Data records
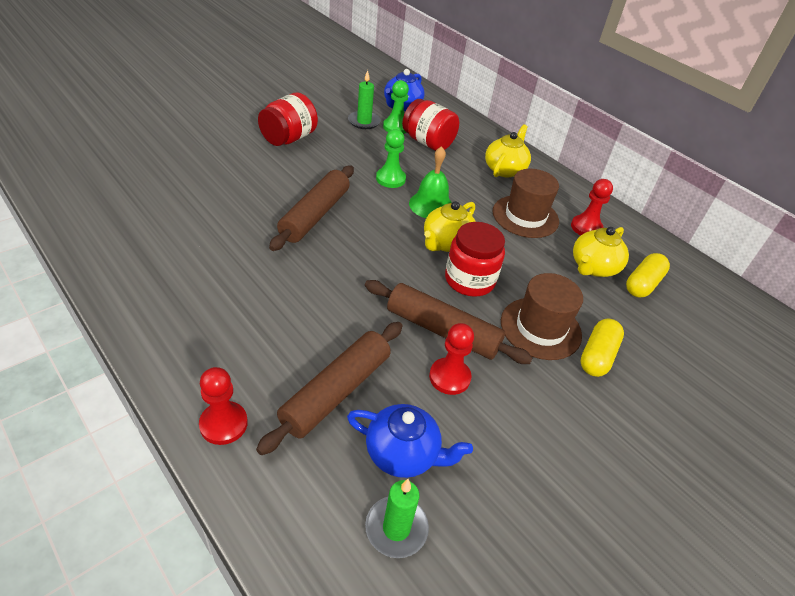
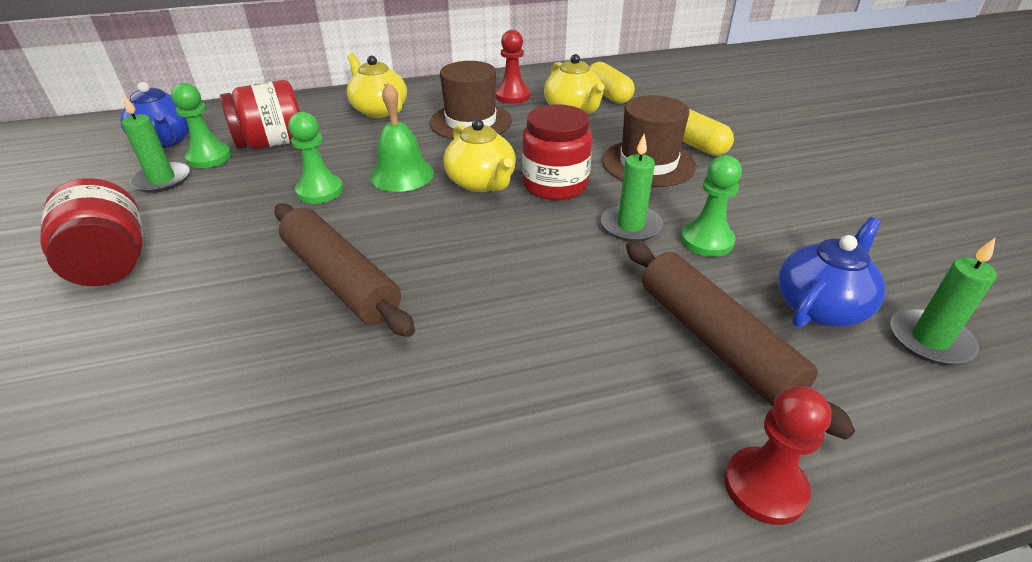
camera: 60 degrees left, 5 degrees down
(442, 330) = (630, 226): brown rolling pin -> green candle
(449, 377) = (707, 241): red pawn -> green pawn

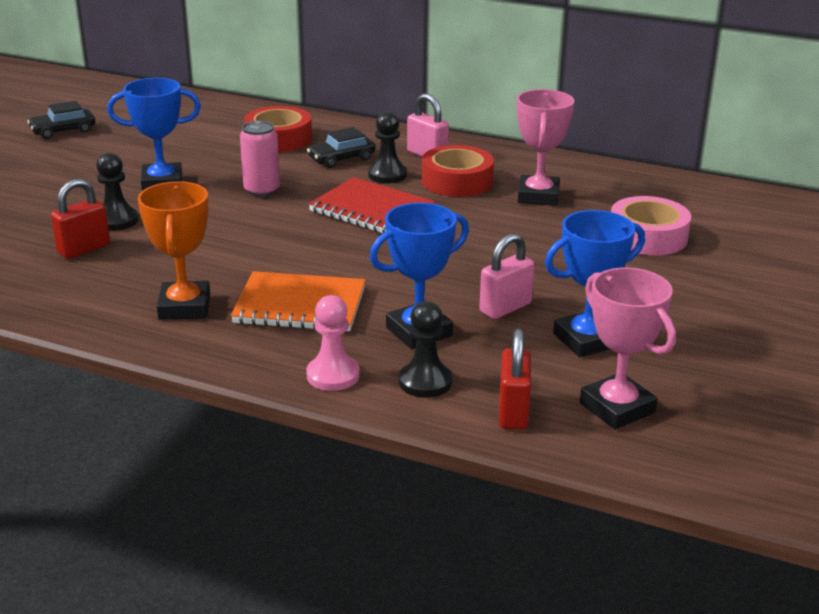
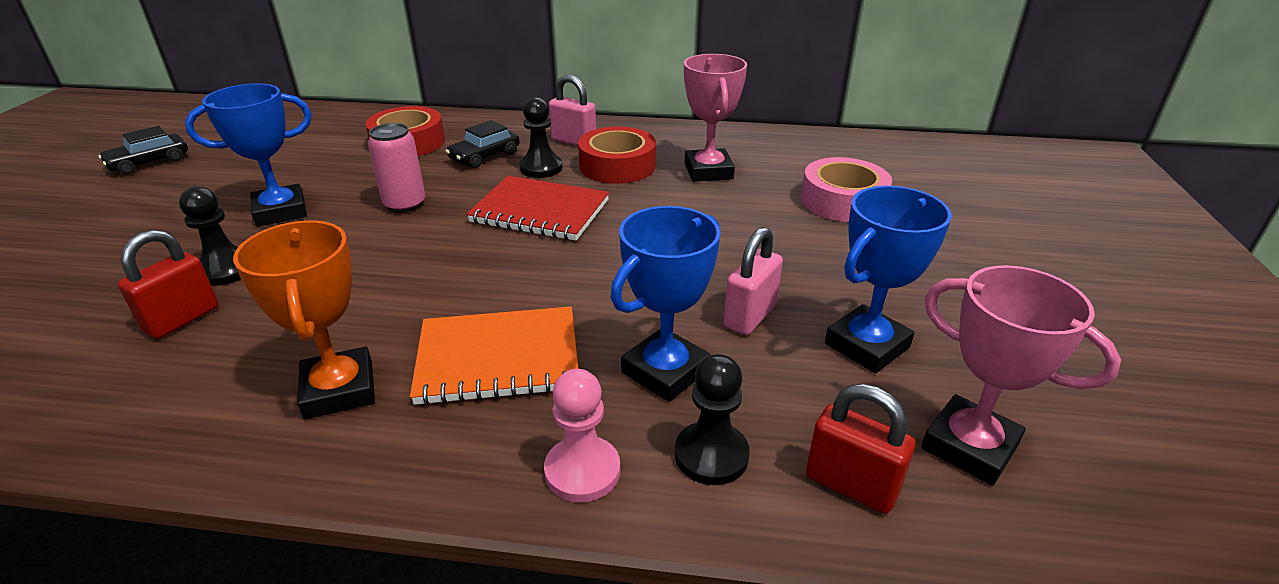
camera: 15 degrees left, 5 degrees up
(513, 412) = (851, 485): red padlock -> red padlock turned 45 degrees counterclockwise

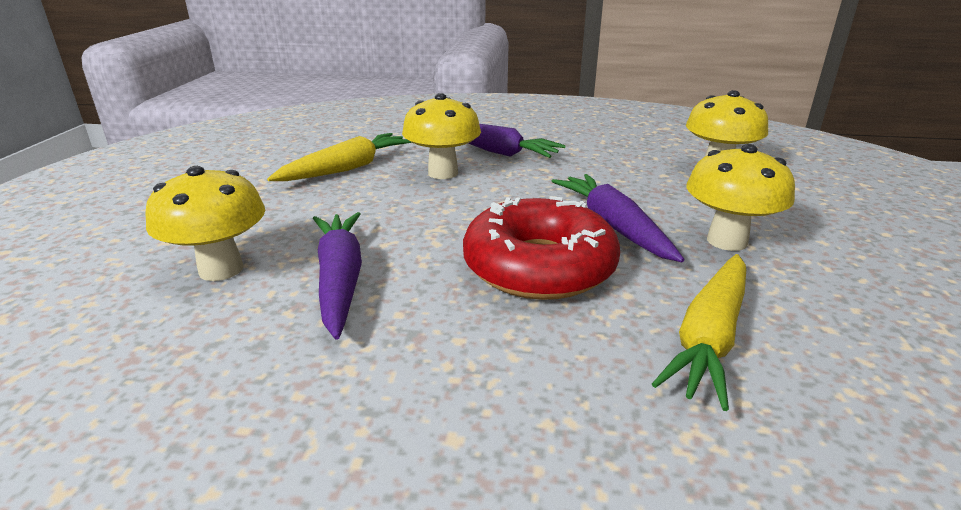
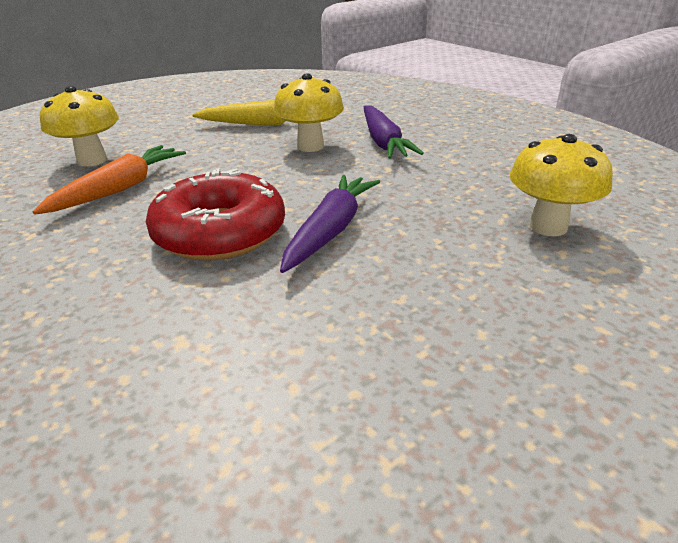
camera: 45 degrees right, 5 degrees up
(340, 280) = (119, 189): purple carrot -> orange carrot
(709, 337) = (202, 333): yellow carrot -> none
(727, 241) = (389, 284): yellow mushroom -> none

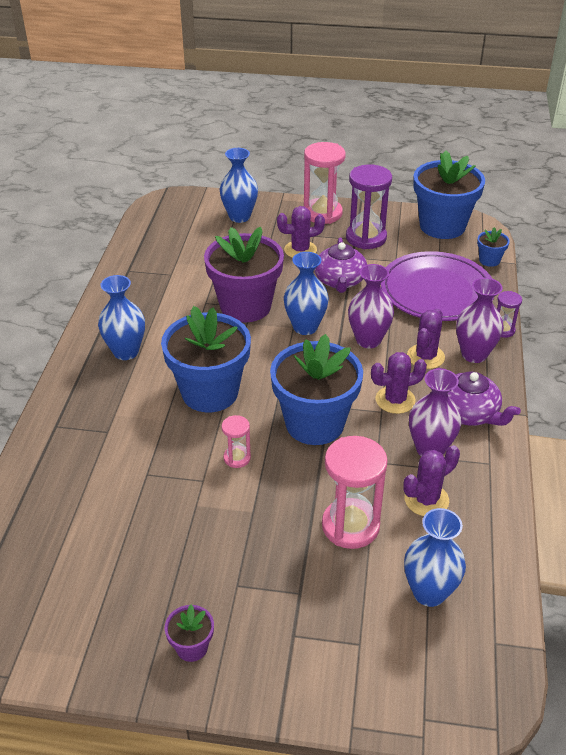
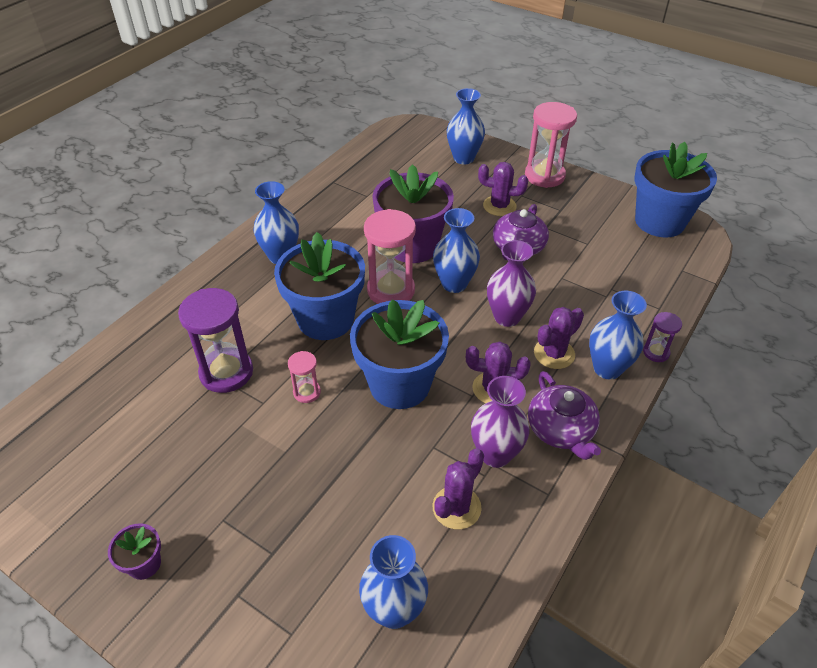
camera: 25 degrees right, 5 degrees up
(350, 526) = (364, 504): pink hourglass -> pink hourglass (391, 290)
(366, 238) = (572, 212): purple hourglass -> purple hourglass (226, 372)
(426, 500) = (456, 507): purple cactus -> purple cactus turned 45 degrees counterclockwise
(436, 291) = (609, 288): purple plate -> none
(474, 354) = (607, 368): purple vase -> blue vase
(489, 260) = (688, 272): blue flower pot -> none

What needs to be done
Restate the lines above from the one containing "(340, 280) = (119, 189): purple" through the one containing "(436, 291) = (609, 288): purple plate -> none", inclusive, exactly and without pictures.

Exercise answer
(340, 280) = (119, 189): purple carrot -> orange carrot
(709, 337) = (202, 333): yellow carrot -> none
(727, 241) = (389, 284): yellow mushroom -> none

camera: 25 degrees right, 5 degrees up
(350, 526) = (364, 504): pink hourglass -> pink hourglass (391, 290)
(366, 238) = (572, 212): purple hourglass -> purple hourglass (226, 372)
(426, 500) = (456, 507): purple cactus -> purple cactus turned 45 degrees counterclockwise
(436, 291) = (609, 288): purple plate -> none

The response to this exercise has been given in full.